▸ What the task requires: When you transcribe the data below, reproduce every line exactly and leave each picture out.

▸ Stored data:

------------------------

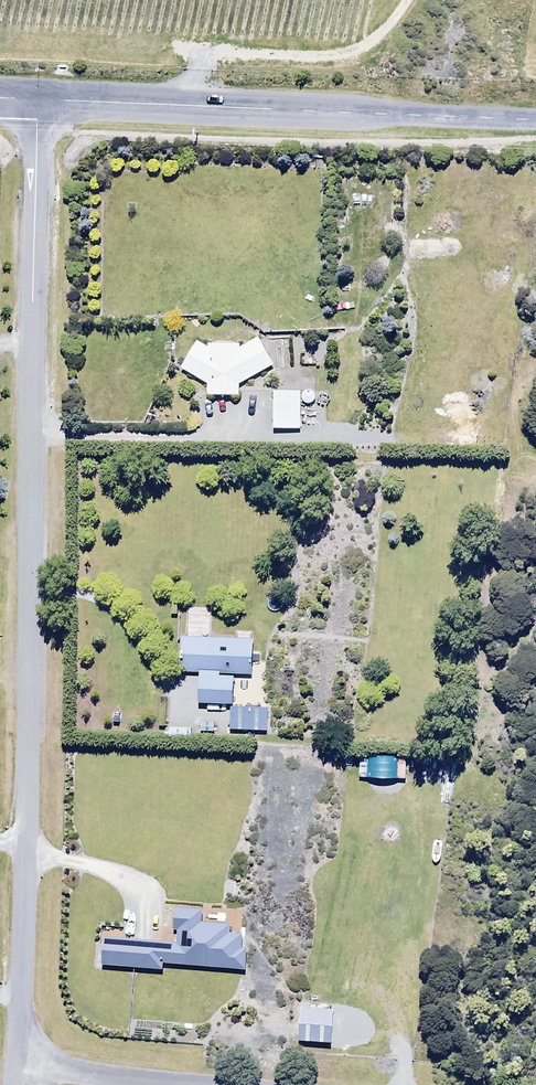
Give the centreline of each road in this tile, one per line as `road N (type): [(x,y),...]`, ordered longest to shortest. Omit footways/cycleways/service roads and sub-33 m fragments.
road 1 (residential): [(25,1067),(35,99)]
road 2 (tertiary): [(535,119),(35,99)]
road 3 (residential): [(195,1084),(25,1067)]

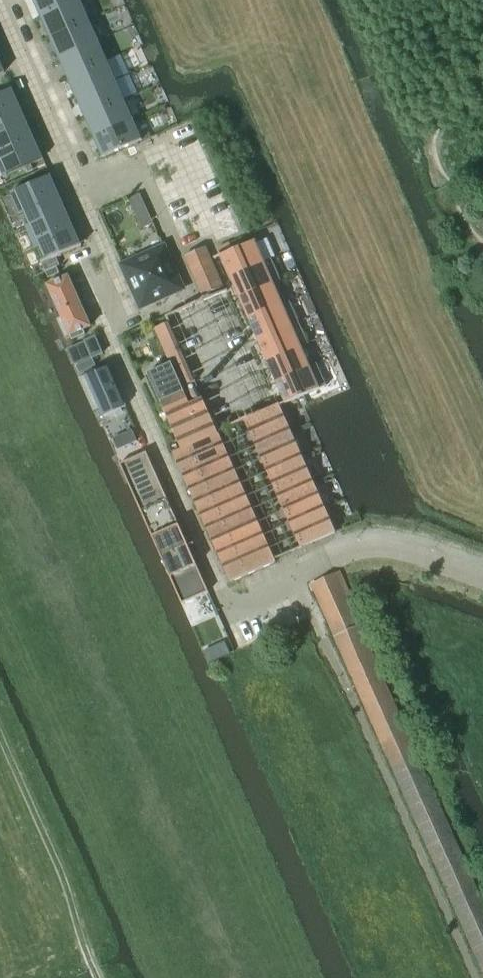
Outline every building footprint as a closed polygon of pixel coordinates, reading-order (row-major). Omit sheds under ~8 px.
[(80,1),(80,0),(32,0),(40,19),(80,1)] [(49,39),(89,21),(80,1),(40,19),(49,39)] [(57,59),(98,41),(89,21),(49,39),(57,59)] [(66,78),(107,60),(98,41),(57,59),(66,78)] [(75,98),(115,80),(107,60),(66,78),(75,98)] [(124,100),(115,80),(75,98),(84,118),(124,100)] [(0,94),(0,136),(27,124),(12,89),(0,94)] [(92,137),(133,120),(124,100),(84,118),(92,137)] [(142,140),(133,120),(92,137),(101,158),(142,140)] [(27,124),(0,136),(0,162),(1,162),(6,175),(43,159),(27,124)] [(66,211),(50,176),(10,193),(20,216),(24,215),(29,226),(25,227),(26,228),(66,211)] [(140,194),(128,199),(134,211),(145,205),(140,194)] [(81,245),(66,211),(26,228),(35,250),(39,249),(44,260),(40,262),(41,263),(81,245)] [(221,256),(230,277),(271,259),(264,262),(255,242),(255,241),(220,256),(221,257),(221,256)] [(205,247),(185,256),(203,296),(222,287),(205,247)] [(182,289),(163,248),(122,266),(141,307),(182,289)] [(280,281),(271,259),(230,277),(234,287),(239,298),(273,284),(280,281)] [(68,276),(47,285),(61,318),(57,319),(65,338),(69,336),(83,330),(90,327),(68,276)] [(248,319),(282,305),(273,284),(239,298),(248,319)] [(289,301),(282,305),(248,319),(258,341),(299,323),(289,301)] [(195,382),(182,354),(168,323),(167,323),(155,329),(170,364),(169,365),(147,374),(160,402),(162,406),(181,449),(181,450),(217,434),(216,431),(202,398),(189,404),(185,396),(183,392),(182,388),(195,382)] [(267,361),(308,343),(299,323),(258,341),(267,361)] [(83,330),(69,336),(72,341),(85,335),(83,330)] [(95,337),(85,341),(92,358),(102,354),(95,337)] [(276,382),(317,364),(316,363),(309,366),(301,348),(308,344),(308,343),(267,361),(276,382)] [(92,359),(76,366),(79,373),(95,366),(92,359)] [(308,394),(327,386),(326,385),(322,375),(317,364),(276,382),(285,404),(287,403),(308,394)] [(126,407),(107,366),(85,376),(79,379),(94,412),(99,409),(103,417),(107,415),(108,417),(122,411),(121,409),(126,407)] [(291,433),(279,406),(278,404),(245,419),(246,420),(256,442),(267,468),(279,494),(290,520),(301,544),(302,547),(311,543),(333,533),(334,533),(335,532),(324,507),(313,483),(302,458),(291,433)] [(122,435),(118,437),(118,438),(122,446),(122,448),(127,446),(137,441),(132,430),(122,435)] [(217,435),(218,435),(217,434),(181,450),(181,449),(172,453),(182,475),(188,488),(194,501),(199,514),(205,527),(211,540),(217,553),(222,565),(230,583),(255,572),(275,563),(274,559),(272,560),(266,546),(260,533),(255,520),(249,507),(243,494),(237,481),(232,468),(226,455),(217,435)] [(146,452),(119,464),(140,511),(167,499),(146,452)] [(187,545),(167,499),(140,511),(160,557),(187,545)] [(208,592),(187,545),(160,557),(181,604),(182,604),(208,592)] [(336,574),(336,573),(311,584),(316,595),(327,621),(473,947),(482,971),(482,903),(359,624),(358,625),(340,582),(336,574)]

------------------------

▸ Task response:
Give the centreline of each road in this tile, one per line as `road N (type): [(x,y),...]`, ordered longest to shortest. Omit footways/cycleways/service roads and sub-33 m fragments.
road 1 (residential): [(25,1067),(35,99)]
road 2 (tertiary): [(535,119),(35,99)]
road 3 (residential): [(195,1084),(25,1067)]

Outline every building footprint as a closed polygon of pixel coordinates, reading-order (row-major). Omit sheds under ~8 px.
[(80,1),(80,0),(32,0),(40,19),(80,1)] [(49,39),(89,21),(80,1),(40,19),(49,39)] [(57,59),(98,41),(89,21),(49,39),(57,59)] [(66,78),(107,60),(98,41),(57,59),(66,78)] [(75,98),(115,80),(107,60),(66,78),(75,98)] [(124,100),(115,80),(75,98),(84,118),(124,100)] [(0,94),(0,136),(27,124),(12,89),(0,94)] [(92,137),(133,120),(124,100),(84,118),(92,137)] [(142,140),(133,120),(92,137),(101,158),(142,140)] [(27,124),(0,136),(0,162),(1,162),(6,175),(43,159),(27,124)] [(66,211),(50,176),(10,193),(20,216),(24,215),(29,226),(25,227),(26,228),(66,211)] [(140,194),(128,199),(134,211),(145,205),(140,194)] [(81,245),(66,211),(26,228),(35,250),(39,249),(44,260),(40,262),(41,263),(81,245)] [(221,256),(230,277),(271,259),(264,262),(255,242),(255,241),(220,256),(221,257),(221,256)] [(205,247),(185,256),(203,296),(222,287),(205,247)] [(182,289),(163,248),(122,266),(141,307),(182,289)] [(280,281),(271,259),(230,277),(234,287),(239,298),(273,284),(280,281)] [(68,276),(47,285),(61,318),(57,319),(65,338),(69,336),(83,330),(90,327),(68,276)] [(248,319),(282,305),(273,284),(239,298),(248,319)] [(289,301),(282,305),(248,319),(258,341),(299,323),(289,301)] [(195,382),(182,354),(168,323),(167,323),(155,329),(170,364),(169,365),(147,374),(160,402),(162,406),(181,449),(181,450),(217,434),(216,431),(202,398),(189,404),(185,396),(183,392),(182,388),(195,382)] [(267,361),(308,343),(299,323),(258,341),(267,361)] [(83,330),(69,336),(72,341),(85,335),(83,330)] [(95,337),(85,341),(92,358),(102,354),(95,337)] [(276,382),(317,364),(316,363),(309,366),(301,348),(308,344),(308,343),(267,361),(276,382)] [(92,359),(76,366),(79,373),(95,366),(92,359)] [(308,394),(327,386),(326,385),(322,375),(317,364),(276,382),(285,404),(287,403),(308,394)] [(126,407),(107,366),(85,376),(79,379),(94,412),(99,409),(103,417),(107,415),(108,417),(122,411),(121,409),(126,407)] [(291,433),(279,406),(278,404),(245,419),(246,420),(256,442),(267,468),(279,494),(290,520),(301,544),(302,547),(311,543),(333,533),(334,533),(335,532),(324,507),(313,483),(302,458),(291,433)] [(122,435),(118,437),(118,438),(122,446),(122,448),(127,446),(137,441),(132,430),(122,435)] [(217,435),(218,435),(217,434),(181,450),(181,449),(172,453),(182,475),(188,488),(194,501),(199,514),(205,527),(211,540),(217,553),(222,565),(230,583),(255,572),(275,563),(274,559),(272,560),(266,546),(260,533),(255,520),(249,507),(243,494),(237,481),(232,468),(226,455),(217,435)] [(146,452),(119,464),(140,511),(167,499),(146,452)] [(187,545),(167,499),(140,511),(160,557),(187,545)] [(208,592),(187,545),(160,557),(181,604),(182,604),(208,592)] [(336,574),(336,573),(311,584),(316,595),(327,621),(473,947),(482,971),(482,903),(359,624),(358,625),(340,582),(336,574)]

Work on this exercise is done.